### EXERCISE BRIEF
The required output is the line that contains "black brick E5:F7" through the last line of the data, retyped verbatim and with nothing added.

### GIVEN MATERIAL
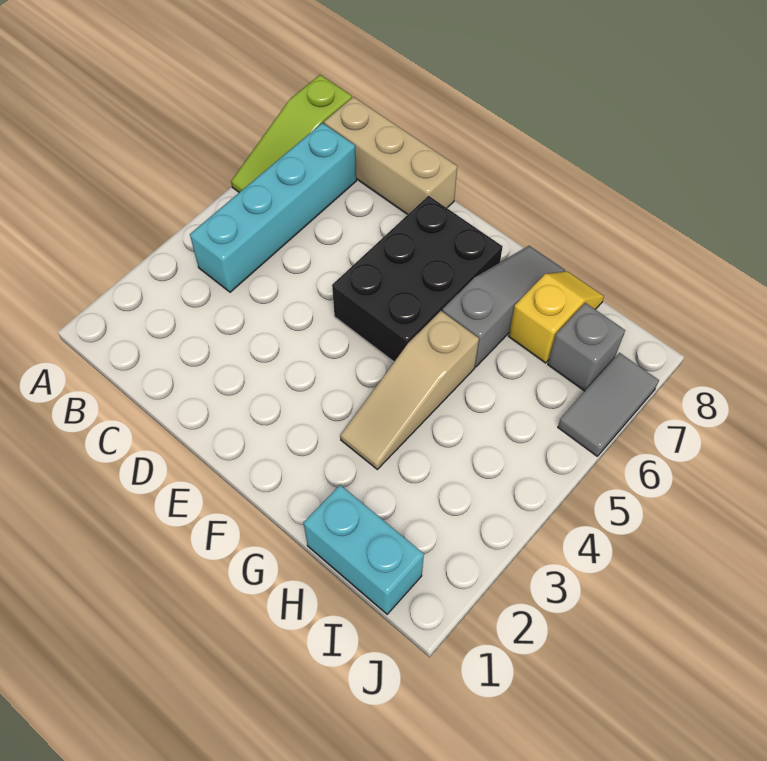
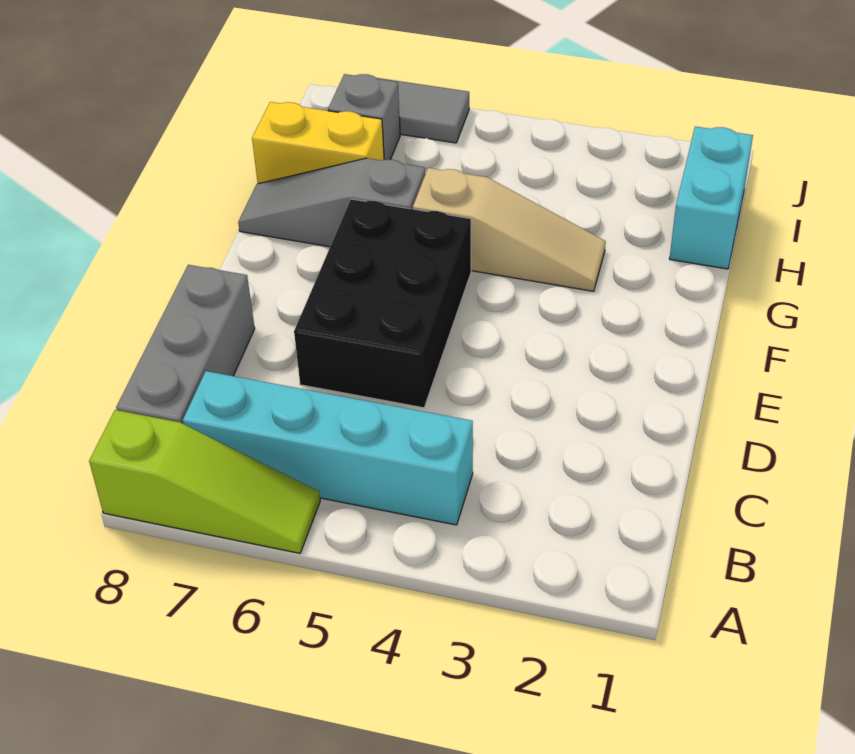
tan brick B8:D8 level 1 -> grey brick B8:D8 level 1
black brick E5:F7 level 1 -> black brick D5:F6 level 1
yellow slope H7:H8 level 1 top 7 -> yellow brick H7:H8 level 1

### WRITTEN ANSWER
black brick E5:F7 level 1 -> black brick D5:F6 level 1
yellow slope H7:H8 level 1 top 7 -> yellow brick H7:H8 level 1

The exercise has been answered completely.